/---

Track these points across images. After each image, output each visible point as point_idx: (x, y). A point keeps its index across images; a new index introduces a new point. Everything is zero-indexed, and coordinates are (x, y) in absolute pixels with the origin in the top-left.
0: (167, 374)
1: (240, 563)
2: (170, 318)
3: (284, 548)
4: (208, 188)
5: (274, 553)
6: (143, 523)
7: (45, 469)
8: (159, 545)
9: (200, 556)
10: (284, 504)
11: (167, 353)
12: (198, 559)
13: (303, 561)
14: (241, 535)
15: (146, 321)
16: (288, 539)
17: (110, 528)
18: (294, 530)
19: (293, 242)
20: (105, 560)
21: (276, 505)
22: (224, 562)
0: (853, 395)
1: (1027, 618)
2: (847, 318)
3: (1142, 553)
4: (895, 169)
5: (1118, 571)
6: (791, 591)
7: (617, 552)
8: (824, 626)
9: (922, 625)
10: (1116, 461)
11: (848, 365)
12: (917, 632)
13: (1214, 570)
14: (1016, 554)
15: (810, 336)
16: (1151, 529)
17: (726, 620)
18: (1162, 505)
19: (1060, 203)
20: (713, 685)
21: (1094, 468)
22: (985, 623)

\---

§ REQUIRED TASK
Please copy all of the records above word for word.

§ TASK SOLUTION
Track these points across images. After each image, output each visible point as point_idx: (x, y). A point keeps its index across images; a new index introduces a new point. Everything is zero-indexed, and coordinates are (x, y) in absolute pixels with the origin in the top-left.
0: (167, 374)
1: (240, 563)
2: (170, 318)
3: (284, 548)
4: (208, 188)
5: (274, 553)
6: (143, 523)
7: (45, 469)
8: (159, 545)
9: (200, 556)
10: (284, 504)
11: (167, 353)
12: (198, 559)
13: (303, 561)
14: (241, 535)
15: (146, 321)
16: (288, 539)
17: (110, 528)
18: (294, 530)
19: (293, 242)
20: (105, 560)
21: (276, 505)
22: (224, 562)
0: (853, 395)
1: (1027, 618)
2: (847, 318)
3: (1142, 553)
4: (895, 169)
5: (1118, 571)
6: (791, 591)
7: (617, 552)
8: (824, 626)
9: (922, 625)
10: (1116, 461)
11: (848, 365)
12: (917, 632)
13: (1214, 570)
14: (1016, 554)
15: (810, 336)
16: (1151, 529)
17: (726, 620)
18: (1162, 505)
19: (1060, 203)
20: (713, 685)
21: (1094, 468)
22: (985, 623)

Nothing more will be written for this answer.